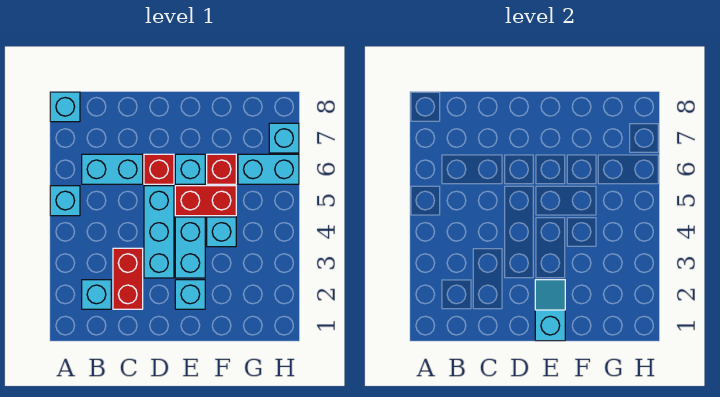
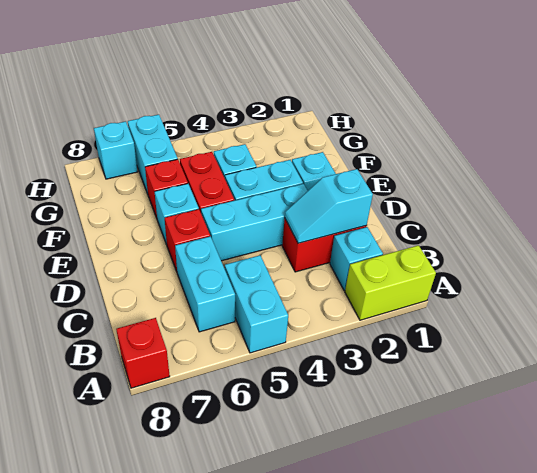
none -> lime brick A1:A2 level 1
cyan brick A5 level 1 -> cyan brick A5:B5 level 1
cyan brick A8 level 1 -> red brick A8 level 1
cyan slope E1:E2 level 2 top 1 -> cyan slope C2:C3 level 2 top 2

▶ Try it:
When you output the listing, reproduce it exactly but drop its pictures.

▶ Output for this exercise:
none -> lime brick A1:A2 level 1
cyan brick A5 level 1 -> cyan brick A5:B5 level 1
cyan brick A8 level 1 -> red brick A8 level 1
cyan slope E1:E2 level 2 top 1 -> cyan slope C2:C3 level 2 top 2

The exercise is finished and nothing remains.